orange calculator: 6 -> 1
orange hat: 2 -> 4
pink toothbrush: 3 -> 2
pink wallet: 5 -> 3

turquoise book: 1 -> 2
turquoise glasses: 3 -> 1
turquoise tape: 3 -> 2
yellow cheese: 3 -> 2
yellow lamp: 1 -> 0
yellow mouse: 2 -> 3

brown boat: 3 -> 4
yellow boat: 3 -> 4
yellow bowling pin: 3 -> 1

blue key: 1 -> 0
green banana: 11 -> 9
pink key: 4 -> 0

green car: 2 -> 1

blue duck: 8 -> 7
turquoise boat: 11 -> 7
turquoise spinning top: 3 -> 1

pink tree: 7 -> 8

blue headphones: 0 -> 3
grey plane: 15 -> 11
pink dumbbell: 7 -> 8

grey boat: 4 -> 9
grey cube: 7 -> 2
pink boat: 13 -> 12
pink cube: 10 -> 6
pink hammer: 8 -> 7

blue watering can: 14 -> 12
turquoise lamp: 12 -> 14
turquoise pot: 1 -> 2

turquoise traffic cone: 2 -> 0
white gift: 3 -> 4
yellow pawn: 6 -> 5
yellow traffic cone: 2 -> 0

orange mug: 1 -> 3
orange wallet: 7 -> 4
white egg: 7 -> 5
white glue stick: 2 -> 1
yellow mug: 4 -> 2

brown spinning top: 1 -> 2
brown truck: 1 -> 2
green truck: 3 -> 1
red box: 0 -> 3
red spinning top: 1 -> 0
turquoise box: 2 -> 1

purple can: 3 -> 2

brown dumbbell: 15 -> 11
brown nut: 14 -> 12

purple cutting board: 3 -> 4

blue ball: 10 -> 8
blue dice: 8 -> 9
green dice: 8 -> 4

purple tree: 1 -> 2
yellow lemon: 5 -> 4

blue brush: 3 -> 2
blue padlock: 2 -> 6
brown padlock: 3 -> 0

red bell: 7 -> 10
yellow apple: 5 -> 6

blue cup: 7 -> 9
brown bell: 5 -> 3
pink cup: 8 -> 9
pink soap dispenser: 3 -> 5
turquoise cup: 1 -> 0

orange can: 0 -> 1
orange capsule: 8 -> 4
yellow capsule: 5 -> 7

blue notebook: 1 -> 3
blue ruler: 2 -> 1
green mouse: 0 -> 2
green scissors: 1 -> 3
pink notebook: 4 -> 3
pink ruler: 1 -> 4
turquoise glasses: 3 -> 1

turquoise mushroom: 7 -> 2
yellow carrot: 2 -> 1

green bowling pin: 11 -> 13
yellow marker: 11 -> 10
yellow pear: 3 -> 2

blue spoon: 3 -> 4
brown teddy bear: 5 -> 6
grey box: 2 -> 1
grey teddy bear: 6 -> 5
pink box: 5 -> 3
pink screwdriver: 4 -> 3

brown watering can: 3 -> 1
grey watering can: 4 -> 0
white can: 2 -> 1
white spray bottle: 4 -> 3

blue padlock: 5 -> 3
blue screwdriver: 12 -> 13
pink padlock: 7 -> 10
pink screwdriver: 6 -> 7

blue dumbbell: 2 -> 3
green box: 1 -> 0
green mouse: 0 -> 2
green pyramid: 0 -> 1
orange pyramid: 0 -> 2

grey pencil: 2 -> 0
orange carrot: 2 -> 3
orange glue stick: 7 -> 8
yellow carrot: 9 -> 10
____________
> **YOUR TASK**:
Give the number of lines in the listing that hold the word "purple", with no other words.

> **WRITTEN REPLY**:
3